(Coordinate change listings)
------------

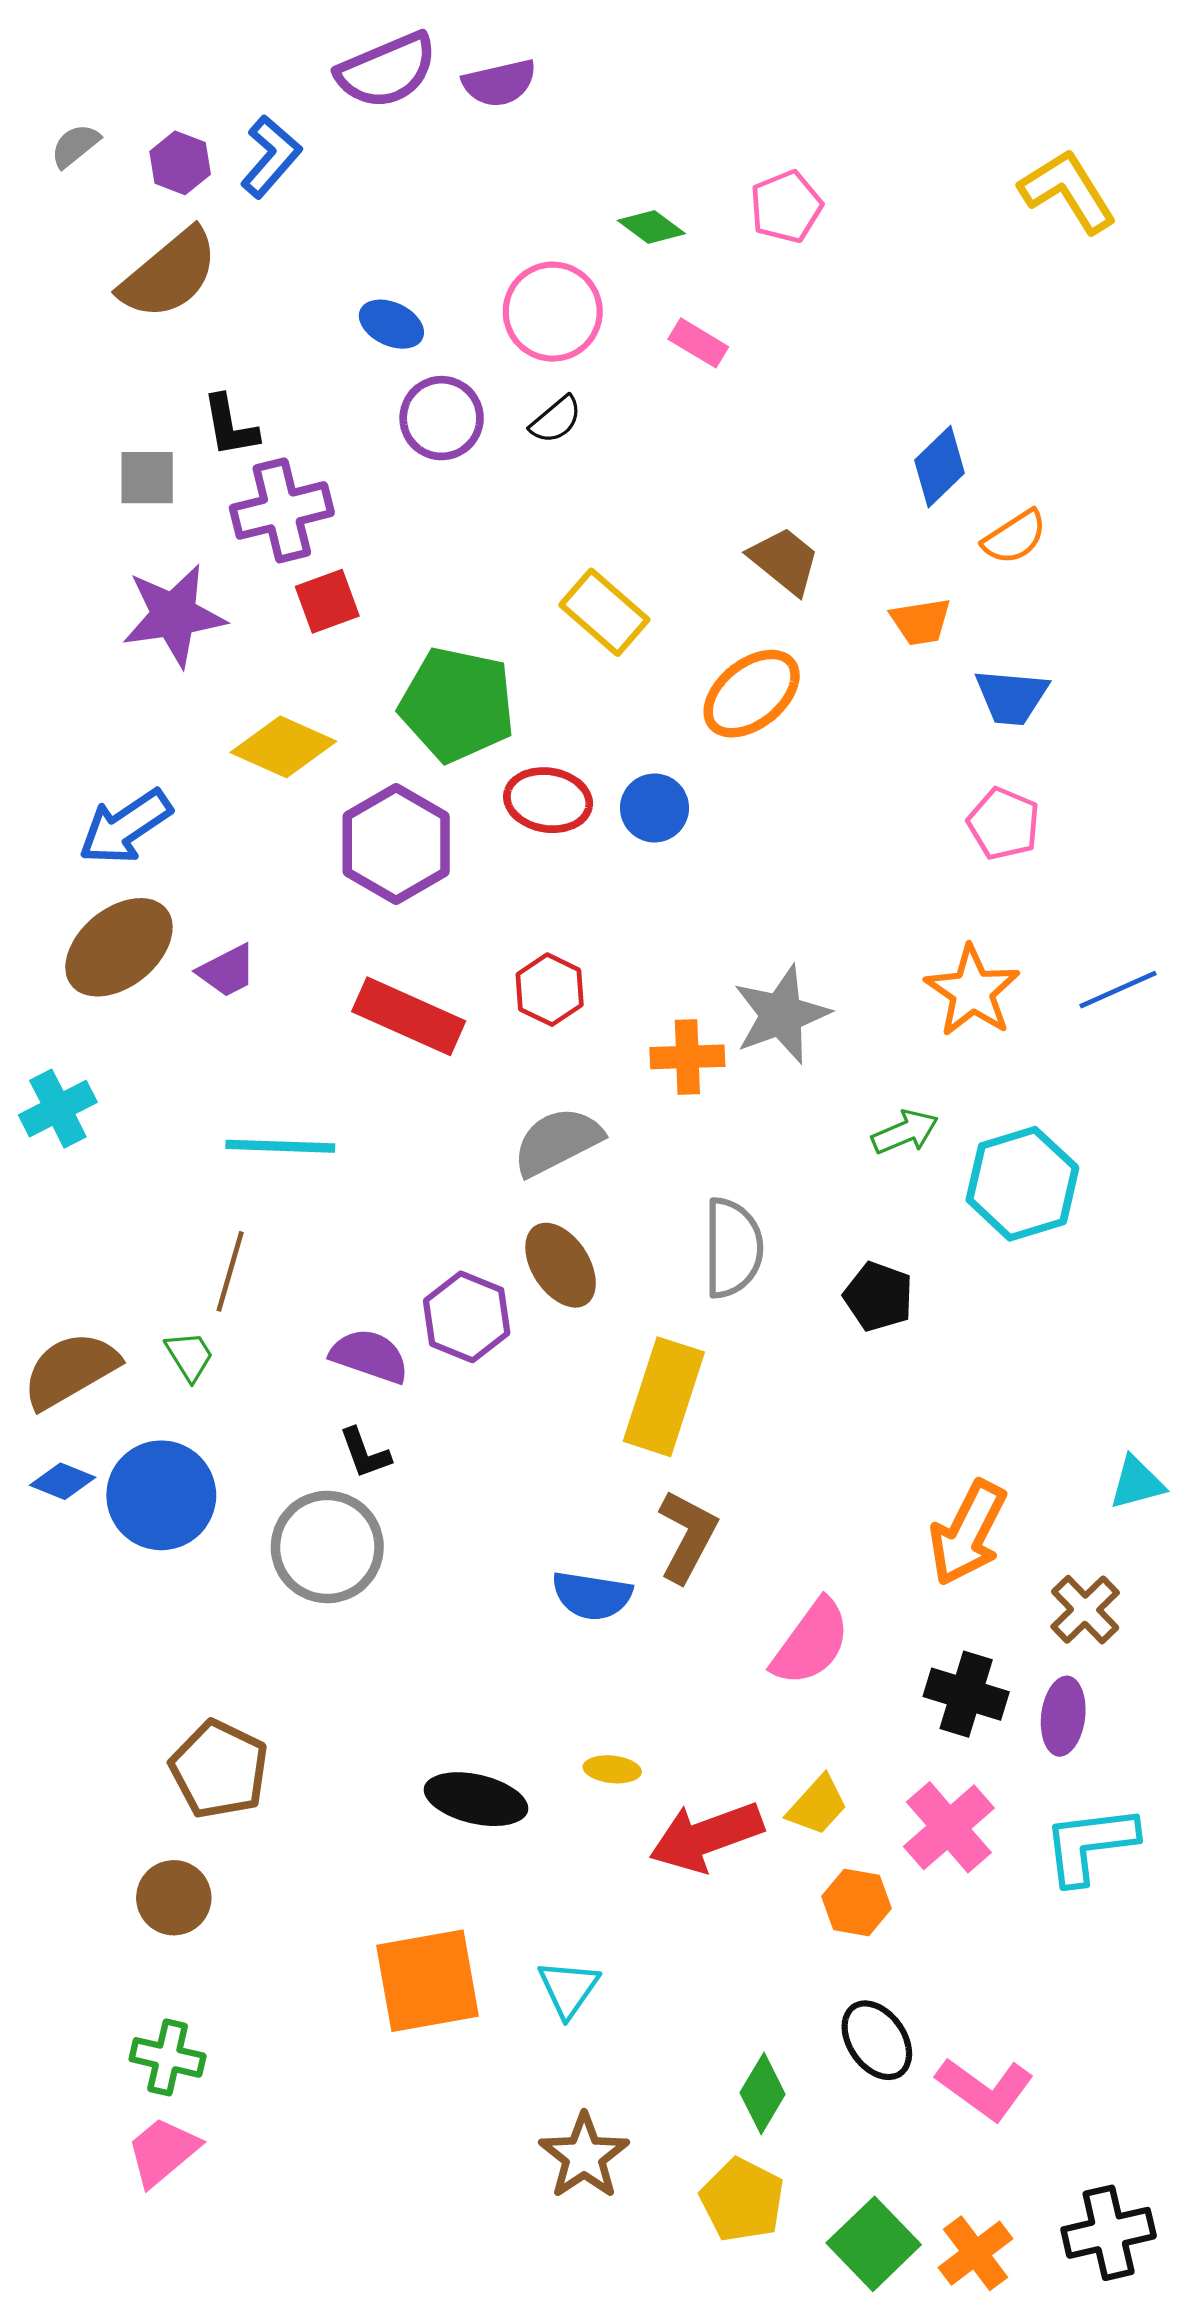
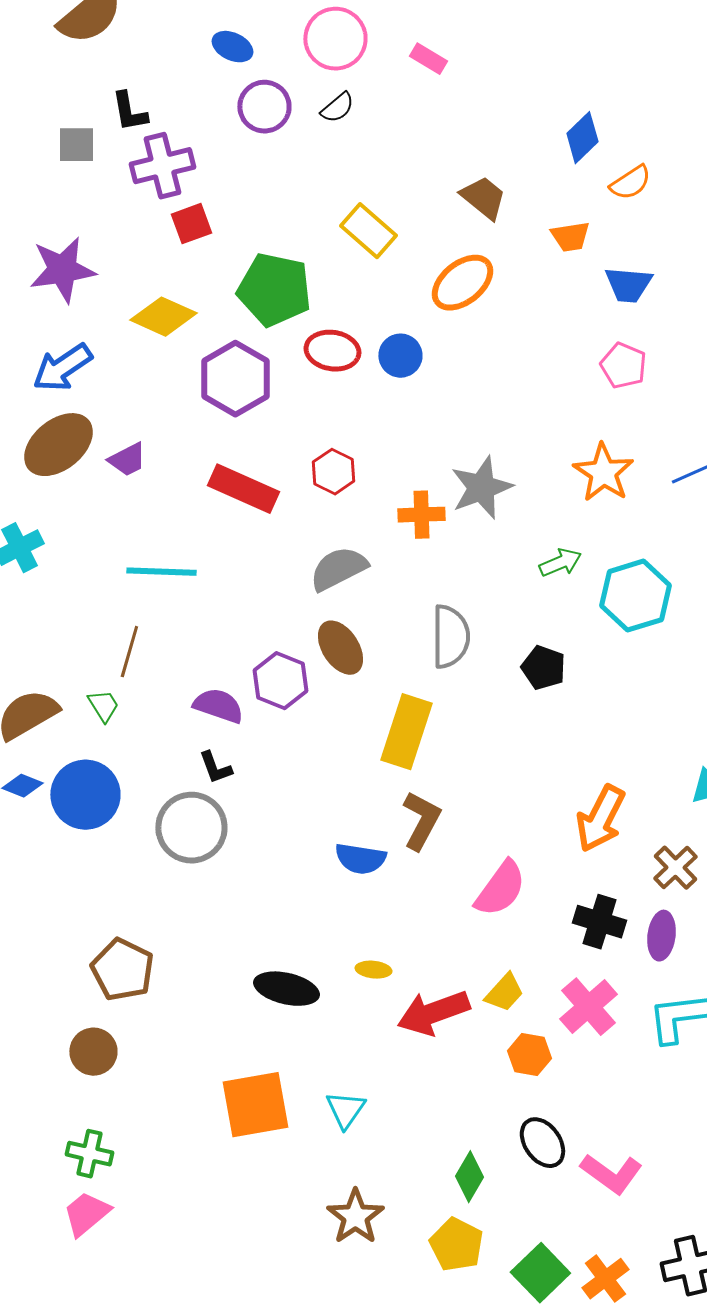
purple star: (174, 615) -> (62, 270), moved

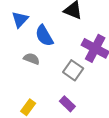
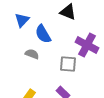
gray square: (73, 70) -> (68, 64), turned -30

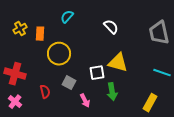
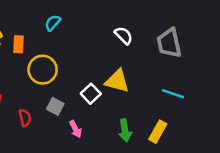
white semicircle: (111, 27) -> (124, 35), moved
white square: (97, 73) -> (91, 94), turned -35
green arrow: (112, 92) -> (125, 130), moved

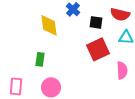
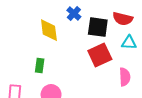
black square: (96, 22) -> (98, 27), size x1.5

------------

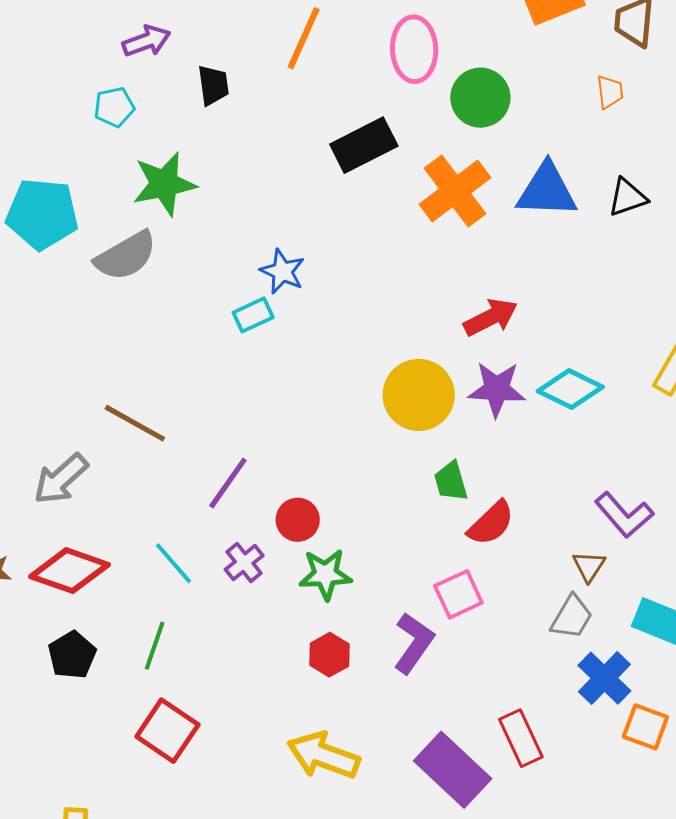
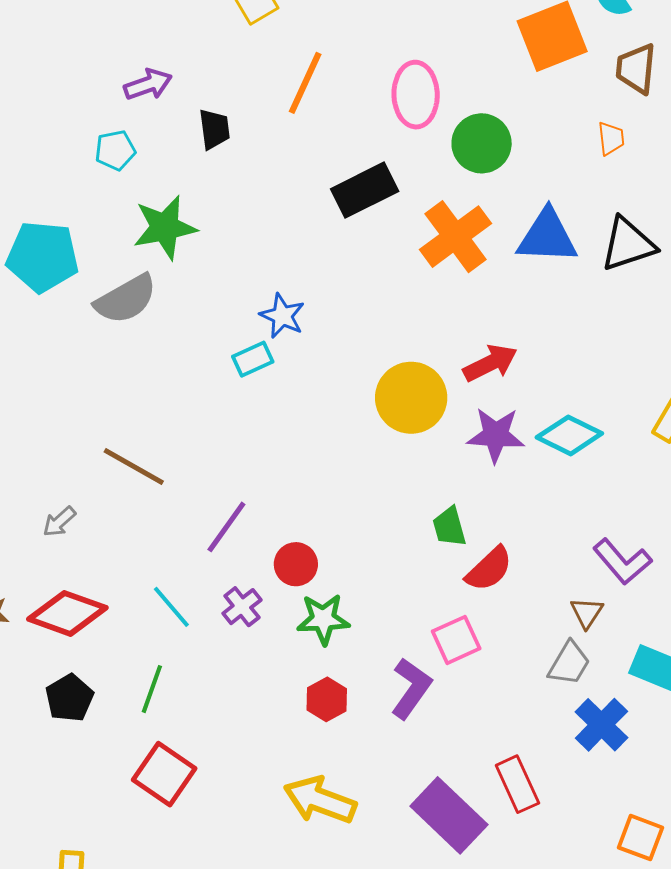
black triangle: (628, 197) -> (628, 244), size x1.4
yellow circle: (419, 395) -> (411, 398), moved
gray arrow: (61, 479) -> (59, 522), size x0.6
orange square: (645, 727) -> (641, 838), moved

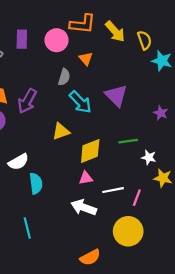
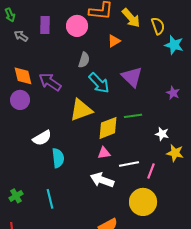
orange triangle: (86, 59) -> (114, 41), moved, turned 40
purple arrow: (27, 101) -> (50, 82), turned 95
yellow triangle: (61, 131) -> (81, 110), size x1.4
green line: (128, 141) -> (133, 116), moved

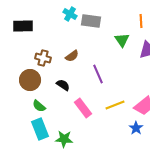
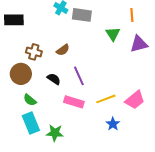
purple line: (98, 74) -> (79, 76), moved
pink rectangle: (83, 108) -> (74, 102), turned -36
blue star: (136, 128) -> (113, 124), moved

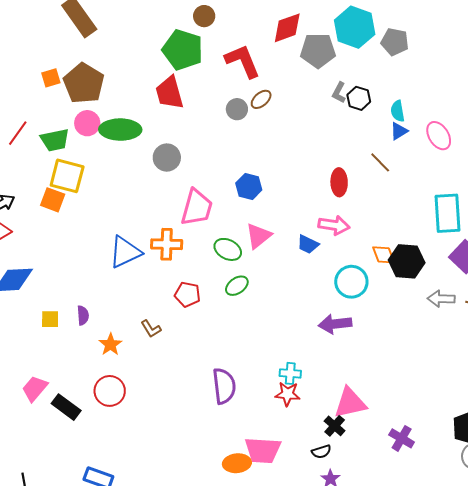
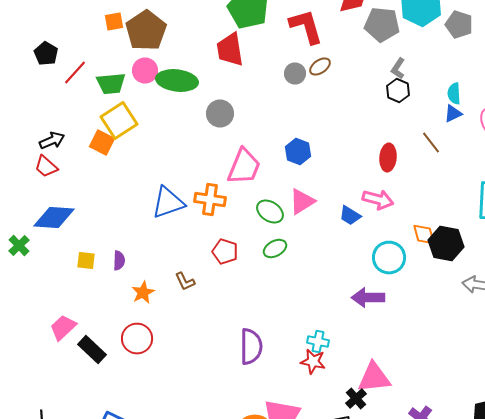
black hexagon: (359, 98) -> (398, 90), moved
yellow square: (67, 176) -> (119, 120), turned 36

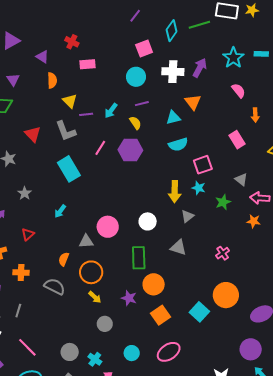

------------

• [What to work on] Your answer should be the exact lines above from the one containing "white semicircle: (111, 27)" through the one containing "black square: (96, 22) -> (98, 27), size x1.5", with both end lines kept and the pictures removed, please.

• [Expected output]
white semicircle: (111, 27) -> (124, 35), moved
white square: (97, 73) -> (91, 94), turned -35
green arrow: (112, 92) -> (125, 130), moved

black square: (96, 22) -> (98, 27), size x1.5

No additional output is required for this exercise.